> [Exercise brief] A word-for-word copy of the entries, with images excluded, is the expected answer.

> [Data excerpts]

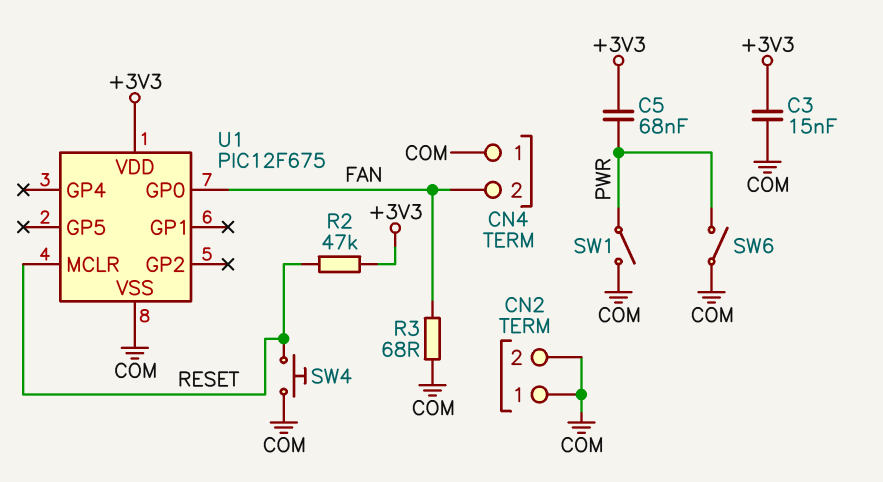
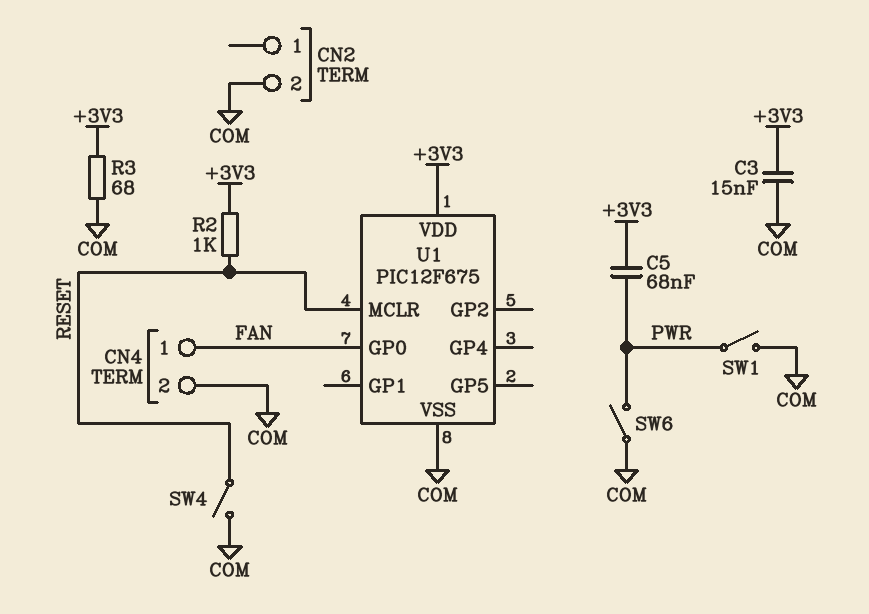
CN2 pin 1: COM -> none
CN4 pin 1: COM -> FAN
CN4 pin 2: FAN -> COM
R2: 47k (+3V3, RESET) -> 1k (+3V3, RESET)
R3: 68 (COM, FAN) -> 68 (+3V3, COM)
SW4: button (COM, RESET) -> switch (COM, RESET)

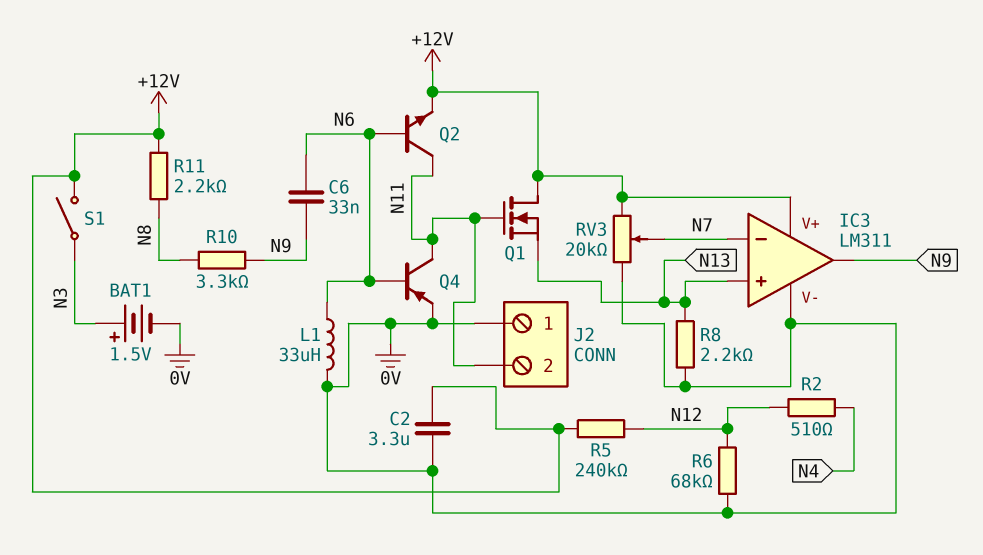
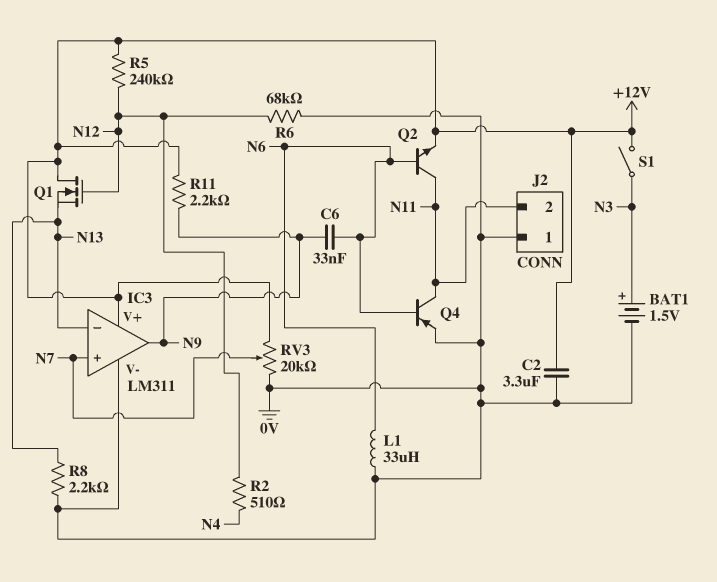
IC3 pin in+: N13 -> N7
IC3 pin in-: N7 -> N13
Q1: NMOS (G N11, D +12V, S N13) -> NMOS (G N12, D +12V, S N13)
R10: 3.3k (N8, N9) -> none
R11: 2.2k (+12V, N8) -> 2.2k (+12V, N9)

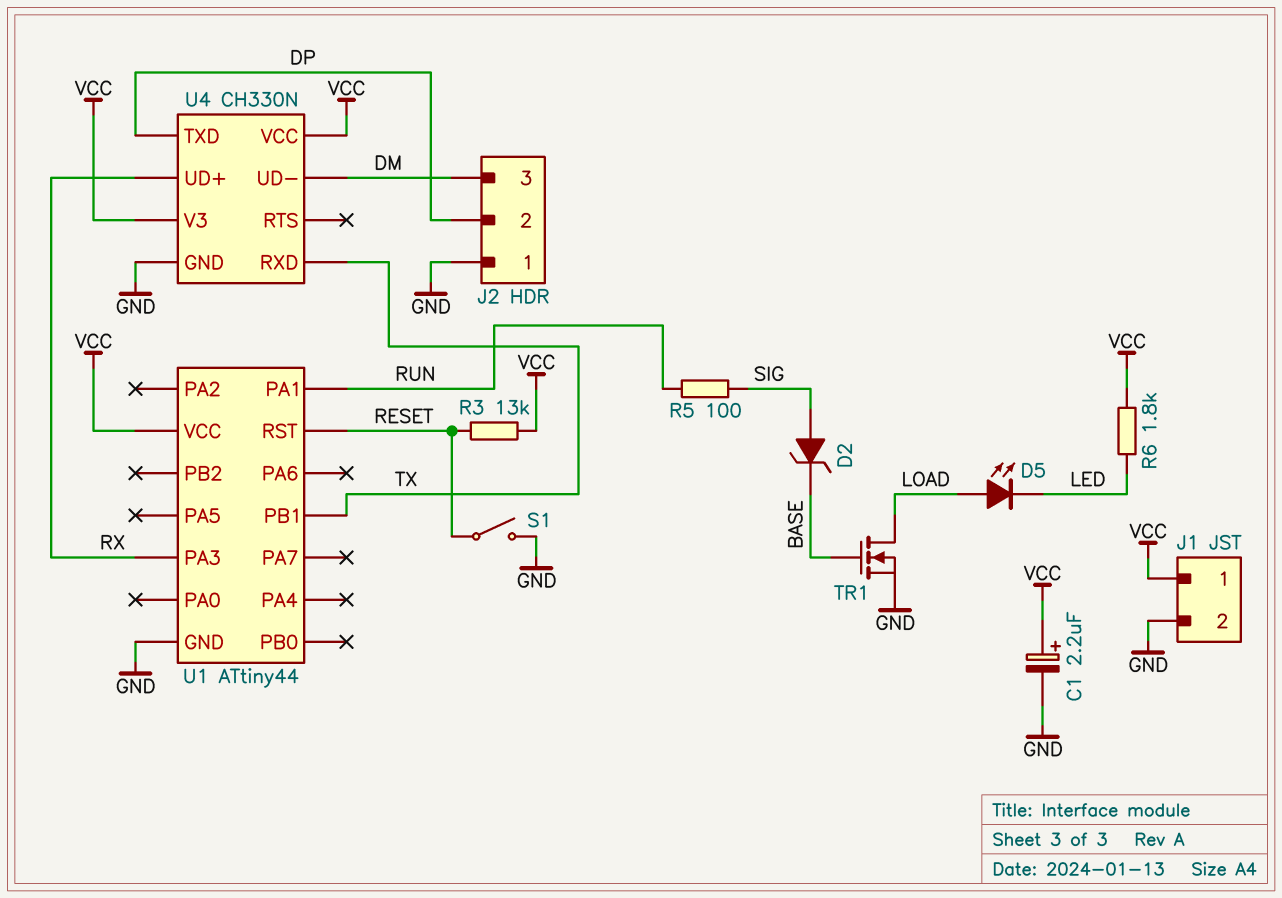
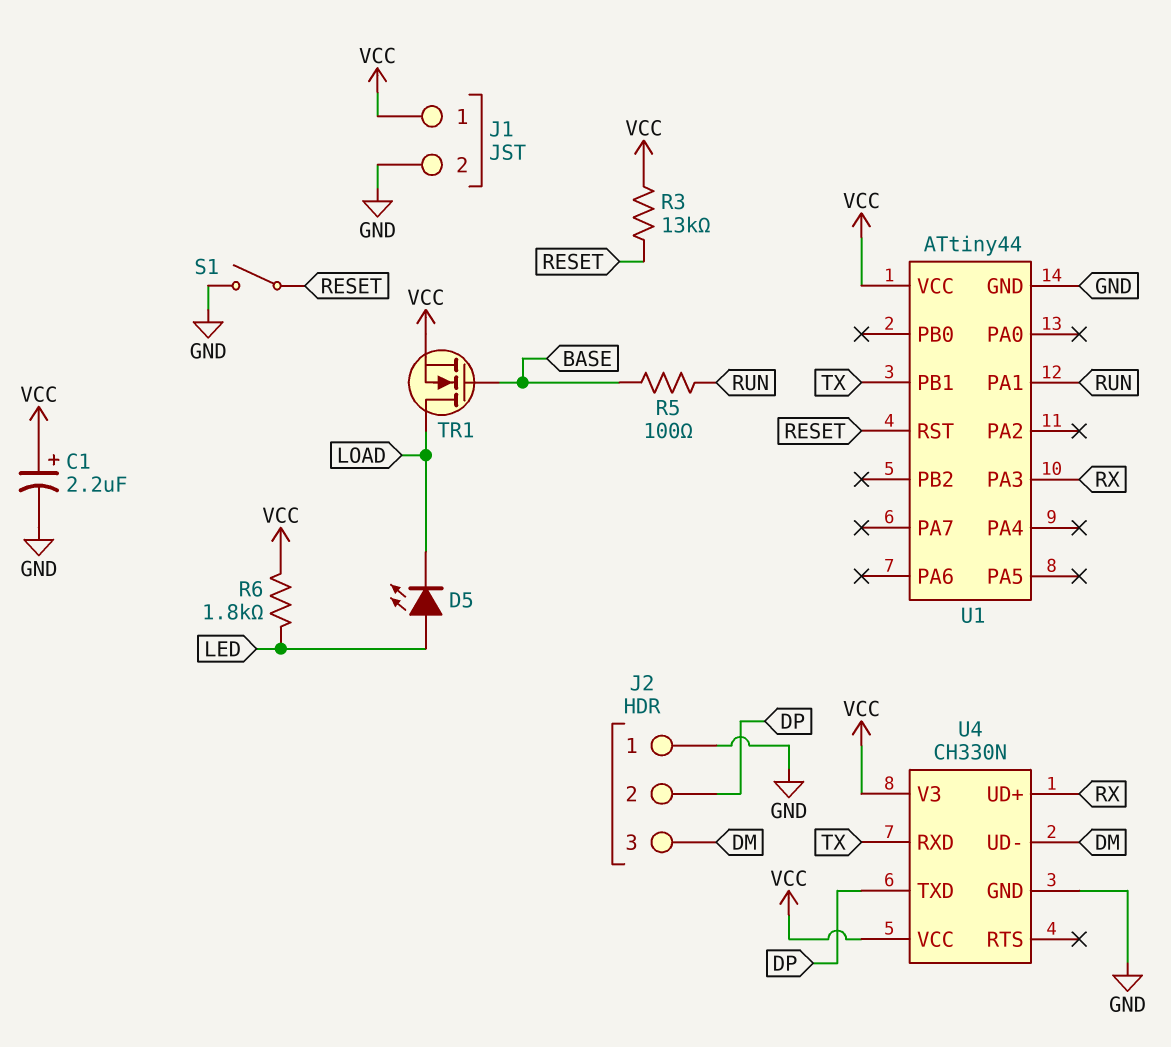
D2: zener (A SIG, K BASE) -> none
D5: LED (A LOAD, K LED) -> LED (A LED, K LOAD)
R5: 100 (RUN, SIG) -> 100 (BASE, RUN)
TR1: NMOS (G BASE, D LOAD, S GND) -> NMOS (G BASE, D LOAD, S VCC)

> [Solution to the problem]
CN2 pin 1: COM -> none
CN4 pin 1: COM -> FAN
CN4 pin 2: FAN -> COM
R2: 47k (+3V3, RESET) -> 1k (+3V3, RESET)
R3: 68 (COM, FAN) -> 68 (+3V3, COM)
SW4: button (COM, RESET) -> switch (COM, RESET)

IC3 pin in+: N13 -> N7
IC3 pin in-: N7 -> N13
Q1: NMOS (G N11, D +12V, S N13) -> NMOS (G N12, D +12V, S N13)
R10: 3.3k (N8, N9) -> none
R11: 2.2k (+12V, N8) -> 2.2k (+12V, N9)

D2: zener (A SIG, K BASE) -> none
D5: LED (A LOAD, K LED) -> LED (A LED, K LOAD)
R5: 100 (RUN, SIG) -> 100 (BASE, RUN)
TR1: NMOS (G BASE, D LOAD, S GND) -> NMOS (G BASE, D LOAD, S VCC)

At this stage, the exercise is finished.